▶ [Your instructions]:
Which lines in the entries below contain the string "with"? Report each such line in full, treating uppercase and lowercase as different.

▶ [Supplied records]:
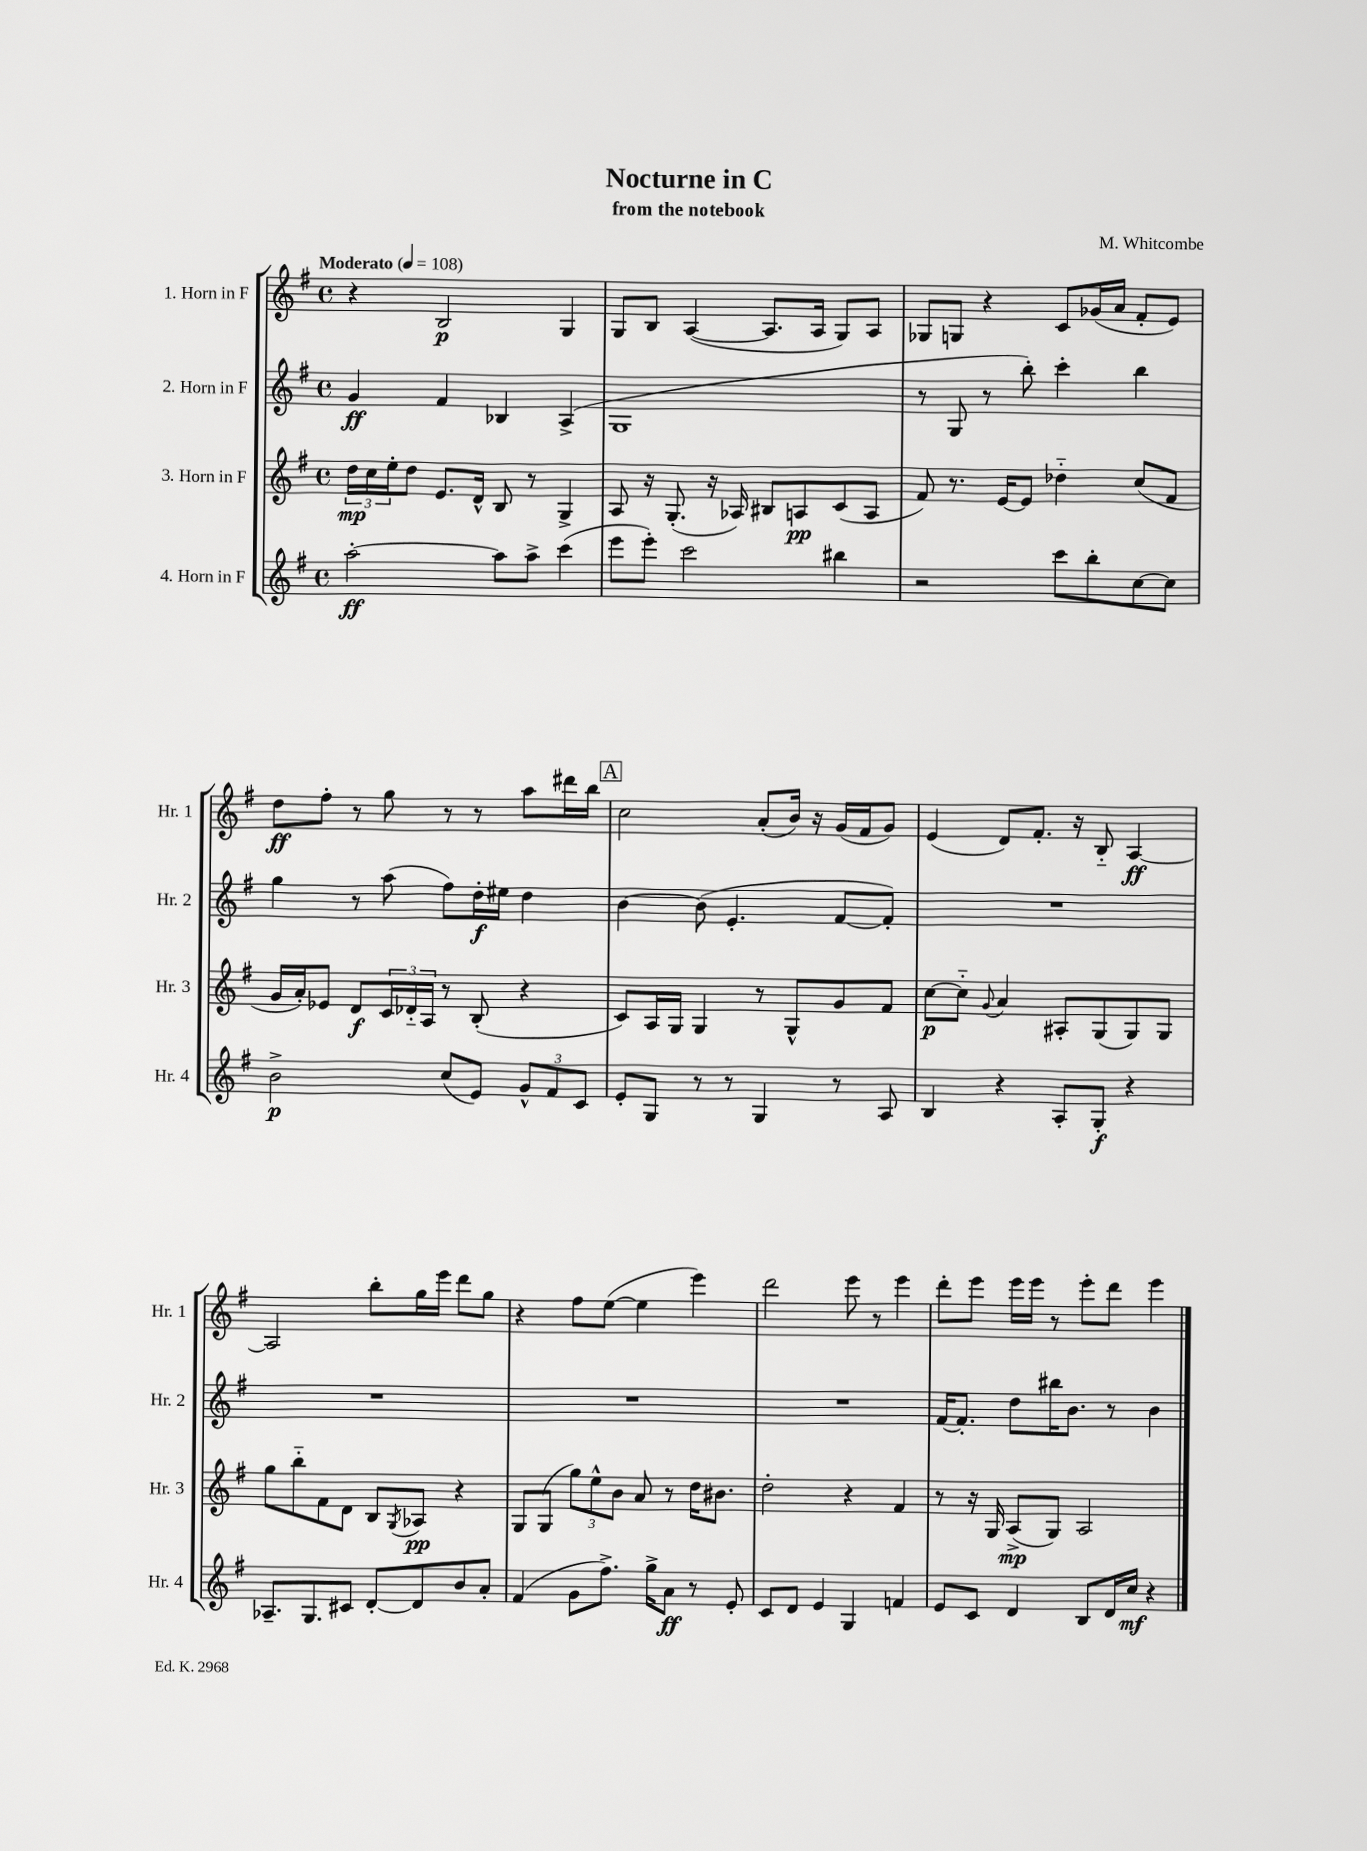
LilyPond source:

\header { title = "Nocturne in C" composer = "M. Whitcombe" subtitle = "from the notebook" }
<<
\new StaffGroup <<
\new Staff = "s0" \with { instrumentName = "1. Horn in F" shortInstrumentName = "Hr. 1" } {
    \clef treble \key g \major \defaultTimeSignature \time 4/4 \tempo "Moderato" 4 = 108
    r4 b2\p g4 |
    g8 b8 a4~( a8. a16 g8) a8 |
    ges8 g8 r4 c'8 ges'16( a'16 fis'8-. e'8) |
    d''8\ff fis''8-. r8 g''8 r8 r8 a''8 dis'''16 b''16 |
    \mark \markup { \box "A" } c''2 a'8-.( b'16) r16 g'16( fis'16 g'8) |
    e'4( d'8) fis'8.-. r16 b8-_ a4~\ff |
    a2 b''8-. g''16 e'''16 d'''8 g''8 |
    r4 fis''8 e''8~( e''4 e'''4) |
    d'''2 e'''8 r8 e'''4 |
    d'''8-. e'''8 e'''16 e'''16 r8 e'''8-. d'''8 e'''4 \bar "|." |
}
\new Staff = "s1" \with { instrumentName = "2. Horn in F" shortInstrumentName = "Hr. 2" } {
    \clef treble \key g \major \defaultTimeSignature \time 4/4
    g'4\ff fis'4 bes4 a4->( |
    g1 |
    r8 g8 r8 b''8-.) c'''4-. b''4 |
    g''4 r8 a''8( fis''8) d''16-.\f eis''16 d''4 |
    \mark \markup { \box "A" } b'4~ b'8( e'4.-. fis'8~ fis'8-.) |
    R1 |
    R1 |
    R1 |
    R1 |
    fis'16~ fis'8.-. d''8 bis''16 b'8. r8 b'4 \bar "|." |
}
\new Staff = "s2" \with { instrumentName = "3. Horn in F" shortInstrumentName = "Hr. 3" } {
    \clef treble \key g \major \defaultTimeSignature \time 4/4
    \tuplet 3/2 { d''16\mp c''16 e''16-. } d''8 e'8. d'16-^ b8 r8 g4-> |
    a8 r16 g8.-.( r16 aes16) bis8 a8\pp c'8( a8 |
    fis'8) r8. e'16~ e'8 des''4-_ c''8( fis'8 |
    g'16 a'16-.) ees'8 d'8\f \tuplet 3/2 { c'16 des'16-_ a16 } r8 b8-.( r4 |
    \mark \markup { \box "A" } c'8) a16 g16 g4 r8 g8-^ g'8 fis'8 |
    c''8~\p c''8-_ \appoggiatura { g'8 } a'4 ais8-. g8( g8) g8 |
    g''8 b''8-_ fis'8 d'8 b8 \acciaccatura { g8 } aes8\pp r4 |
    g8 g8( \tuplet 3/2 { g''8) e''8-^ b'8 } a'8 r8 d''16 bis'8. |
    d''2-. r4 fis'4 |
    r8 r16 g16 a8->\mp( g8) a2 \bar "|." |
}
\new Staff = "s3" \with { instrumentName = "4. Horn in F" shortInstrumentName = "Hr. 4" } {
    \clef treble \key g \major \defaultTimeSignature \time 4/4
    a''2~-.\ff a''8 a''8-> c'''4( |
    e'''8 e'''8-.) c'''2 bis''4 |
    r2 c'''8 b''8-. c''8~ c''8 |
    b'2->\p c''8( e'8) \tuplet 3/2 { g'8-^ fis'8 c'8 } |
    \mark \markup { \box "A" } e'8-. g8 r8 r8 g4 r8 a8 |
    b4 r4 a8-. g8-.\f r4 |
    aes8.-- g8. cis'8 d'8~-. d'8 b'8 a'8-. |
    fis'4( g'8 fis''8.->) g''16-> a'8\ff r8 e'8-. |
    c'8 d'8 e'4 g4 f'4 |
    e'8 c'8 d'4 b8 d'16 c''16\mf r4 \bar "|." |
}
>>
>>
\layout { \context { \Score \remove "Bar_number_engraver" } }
---
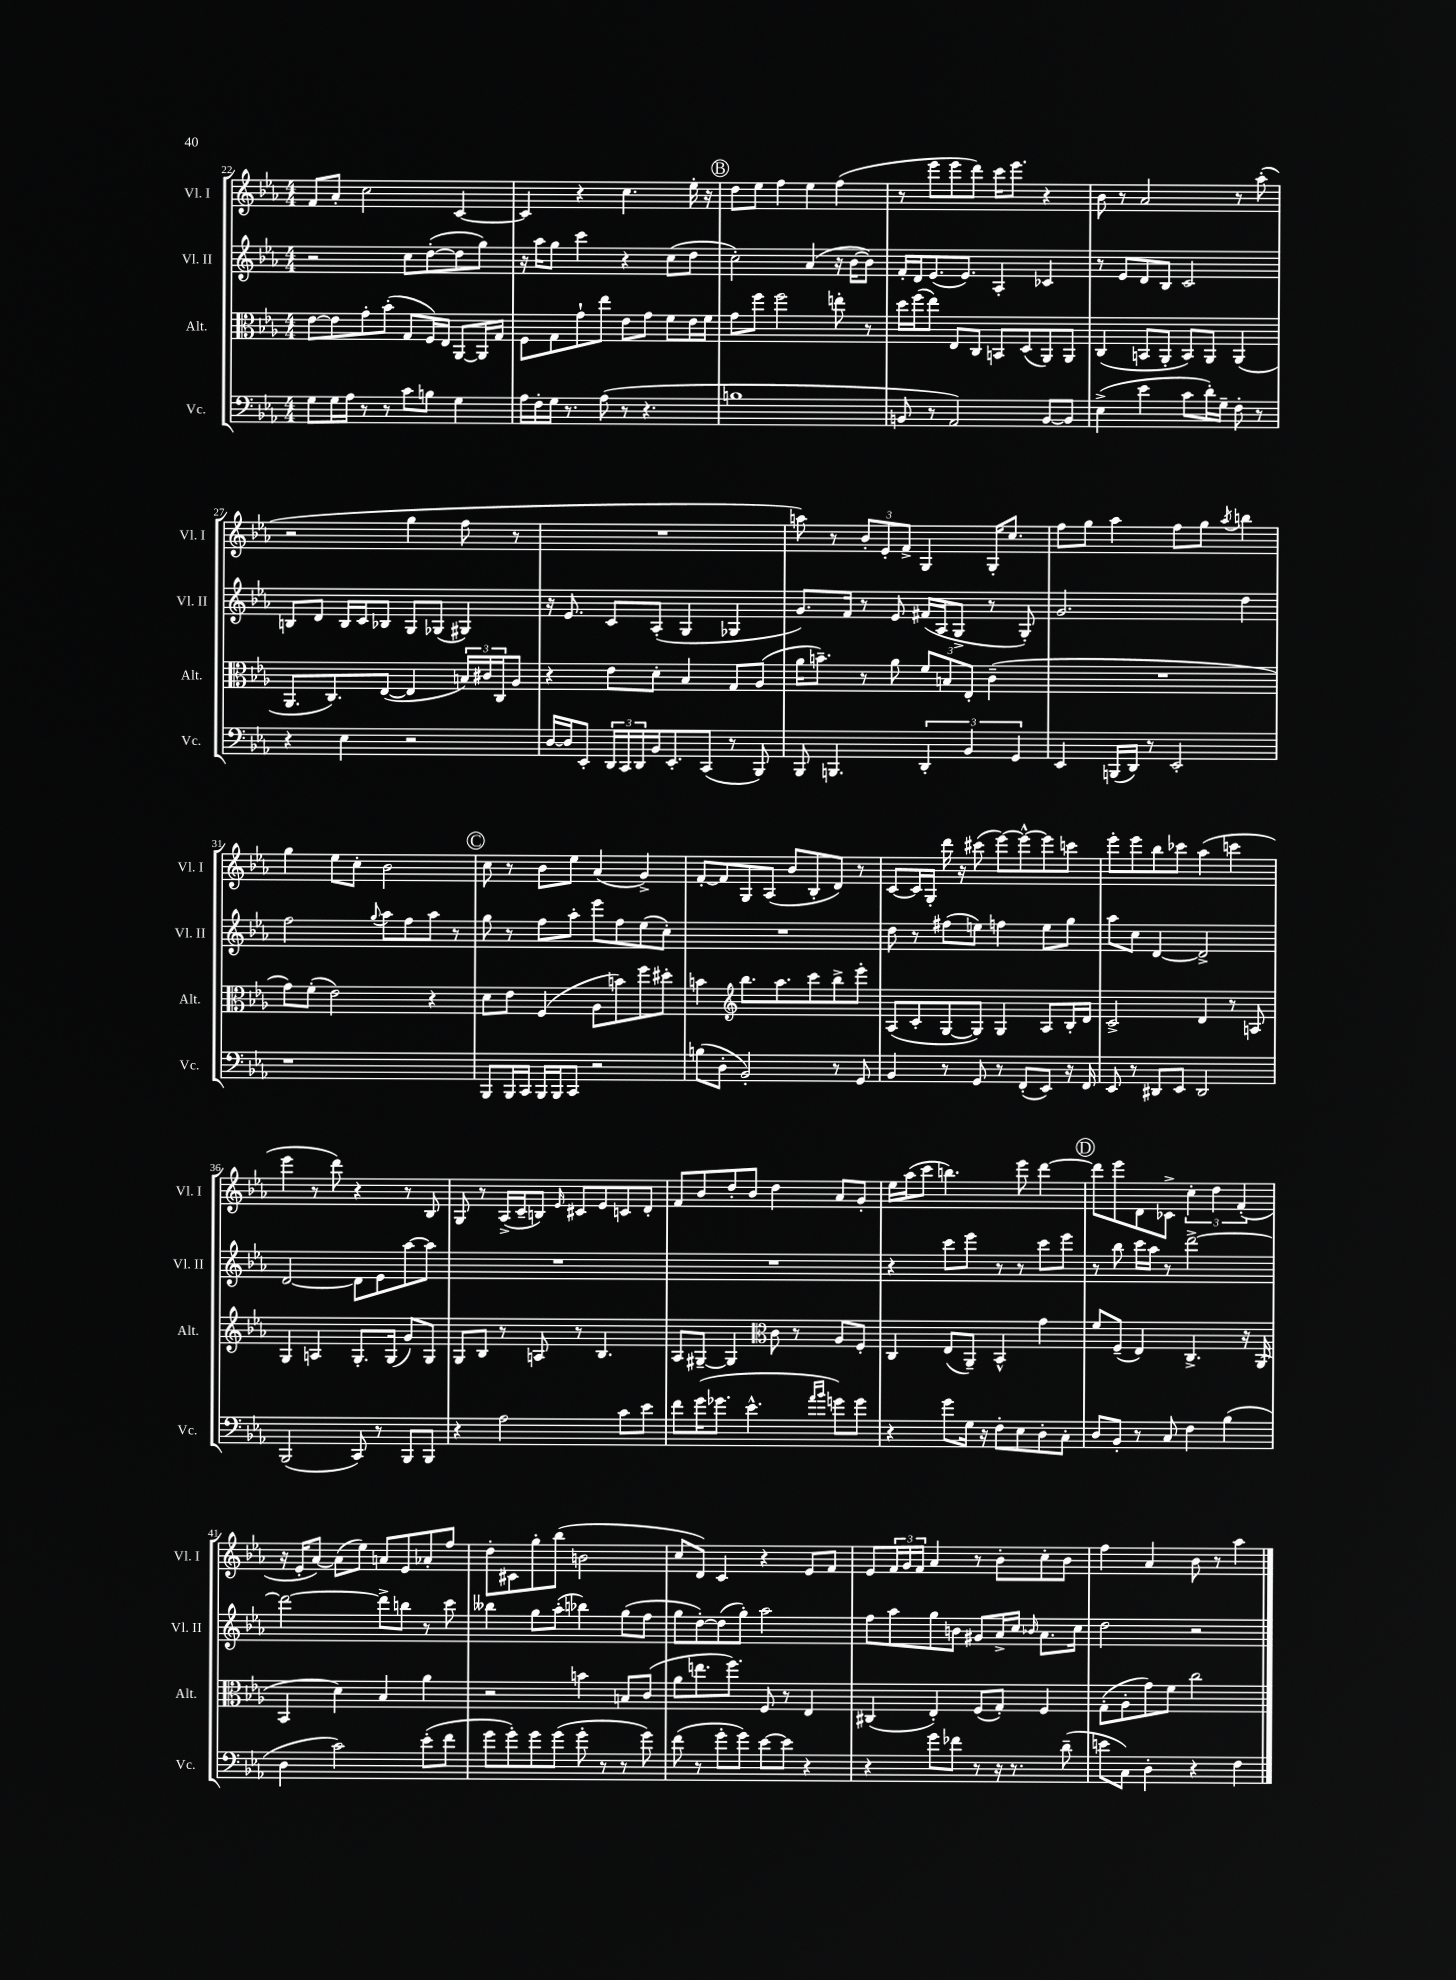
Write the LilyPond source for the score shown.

▶ [Output of the exercise]:
\new Staff = "s0" \with { instrumentName = "1. Horn in F" shortInstrumentName = "Hr. 1" } {
\new Staff = "s1" \with { instrumentName = "2. Horn in F" shortInstrumentName = "Hr. 2" } {
\new Staff = "s2" \with { instrumentName = "3. Horn in F" shortInstrumentName = "Hr. 3" } {
\new Staff = "s3" \with { instrumentName = "4. Horn in F" shortInstrumentName = "Hr. 4" } {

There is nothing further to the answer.